* PROBLEM TO WORK ON: For the listing below, output exactly the lines from the line with "(554, 106) = (315, 265): green" up to and including the line with "camera: 135 degrees left, 10 degrees up", and no other lines.

* DATA SECTION:
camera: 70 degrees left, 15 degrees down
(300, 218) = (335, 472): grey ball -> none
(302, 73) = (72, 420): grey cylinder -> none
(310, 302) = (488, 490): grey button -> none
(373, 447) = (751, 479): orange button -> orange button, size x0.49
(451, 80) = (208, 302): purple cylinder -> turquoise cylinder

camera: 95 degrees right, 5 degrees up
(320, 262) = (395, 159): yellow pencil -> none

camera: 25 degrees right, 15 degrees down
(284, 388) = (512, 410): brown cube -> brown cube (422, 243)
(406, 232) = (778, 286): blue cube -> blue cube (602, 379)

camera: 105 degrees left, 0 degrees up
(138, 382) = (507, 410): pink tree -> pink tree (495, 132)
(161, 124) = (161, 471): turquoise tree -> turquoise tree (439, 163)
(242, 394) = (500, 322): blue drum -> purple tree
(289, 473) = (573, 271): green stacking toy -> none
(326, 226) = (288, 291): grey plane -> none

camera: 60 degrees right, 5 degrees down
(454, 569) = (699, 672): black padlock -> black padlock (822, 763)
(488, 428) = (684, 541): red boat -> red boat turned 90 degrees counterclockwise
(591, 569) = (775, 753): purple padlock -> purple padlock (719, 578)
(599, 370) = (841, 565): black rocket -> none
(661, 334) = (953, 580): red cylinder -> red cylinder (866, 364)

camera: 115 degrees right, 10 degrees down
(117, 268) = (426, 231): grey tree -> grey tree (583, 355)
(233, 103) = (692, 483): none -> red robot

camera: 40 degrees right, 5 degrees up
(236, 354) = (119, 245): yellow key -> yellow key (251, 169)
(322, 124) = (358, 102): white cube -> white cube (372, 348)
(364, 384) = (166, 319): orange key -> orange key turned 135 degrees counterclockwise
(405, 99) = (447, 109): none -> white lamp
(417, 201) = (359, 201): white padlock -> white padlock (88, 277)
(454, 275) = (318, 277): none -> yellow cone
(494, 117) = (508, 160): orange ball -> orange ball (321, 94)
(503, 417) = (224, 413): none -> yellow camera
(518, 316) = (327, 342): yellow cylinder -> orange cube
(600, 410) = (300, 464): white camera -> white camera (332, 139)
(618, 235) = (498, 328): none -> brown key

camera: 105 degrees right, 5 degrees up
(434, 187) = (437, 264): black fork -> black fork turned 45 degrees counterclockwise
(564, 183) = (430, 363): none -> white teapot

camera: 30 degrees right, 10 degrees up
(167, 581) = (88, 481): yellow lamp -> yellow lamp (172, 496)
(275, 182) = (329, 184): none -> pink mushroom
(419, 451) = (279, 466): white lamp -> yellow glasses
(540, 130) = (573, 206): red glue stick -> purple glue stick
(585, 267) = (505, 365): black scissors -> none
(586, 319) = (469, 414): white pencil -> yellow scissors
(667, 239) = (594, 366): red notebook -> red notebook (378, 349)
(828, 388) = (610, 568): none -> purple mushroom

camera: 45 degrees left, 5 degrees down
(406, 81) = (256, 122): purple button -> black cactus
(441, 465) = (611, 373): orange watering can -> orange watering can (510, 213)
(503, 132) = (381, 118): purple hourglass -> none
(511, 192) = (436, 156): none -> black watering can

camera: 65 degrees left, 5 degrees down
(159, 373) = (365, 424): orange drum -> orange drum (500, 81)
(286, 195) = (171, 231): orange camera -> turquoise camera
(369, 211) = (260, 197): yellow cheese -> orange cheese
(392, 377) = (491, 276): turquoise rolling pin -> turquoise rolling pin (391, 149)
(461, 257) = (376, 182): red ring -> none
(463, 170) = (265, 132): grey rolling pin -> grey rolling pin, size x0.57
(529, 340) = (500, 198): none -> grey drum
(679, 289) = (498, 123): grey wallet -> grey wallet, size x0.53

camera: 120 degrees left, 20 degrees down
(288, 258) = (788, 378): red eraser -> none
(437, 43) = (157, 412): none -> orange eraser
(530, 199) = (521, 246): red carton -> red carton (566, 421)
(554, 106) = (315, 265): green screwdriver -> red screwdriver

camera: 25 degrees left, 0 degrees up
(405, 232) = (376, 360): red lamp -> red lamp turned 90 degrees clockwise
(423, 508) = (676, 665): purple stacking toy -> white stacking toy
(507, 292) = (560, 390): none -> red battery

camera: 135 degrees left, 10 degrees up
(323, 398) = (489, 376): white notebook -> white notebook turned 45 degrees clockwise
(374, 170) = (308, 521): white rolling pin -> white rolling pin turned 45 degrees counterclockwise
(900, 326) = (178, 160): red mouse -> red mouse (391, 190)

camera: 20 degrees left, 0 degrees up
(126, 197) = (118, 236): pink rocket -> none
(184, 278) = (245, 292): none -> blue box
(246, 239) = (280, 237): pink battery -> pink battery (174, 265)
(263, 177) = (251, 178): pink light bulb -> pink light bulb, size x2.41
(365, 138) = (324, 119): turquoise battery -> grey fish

* RESPONSE BELOW:
(554, 106) = (315, 265): green screwdriver -> red screwdriver

camera: 25 degrees left, 0 degrees up
(405, 232) = (376, 360): red lamp -> red lamp turned 90 degrees clockwise
(423, 508) = (676, 665): purple stacking toy -> white stacking toy
(507, 292) = (560, 390): none -> red battery

camera: 135 degrees left, 10 degrees up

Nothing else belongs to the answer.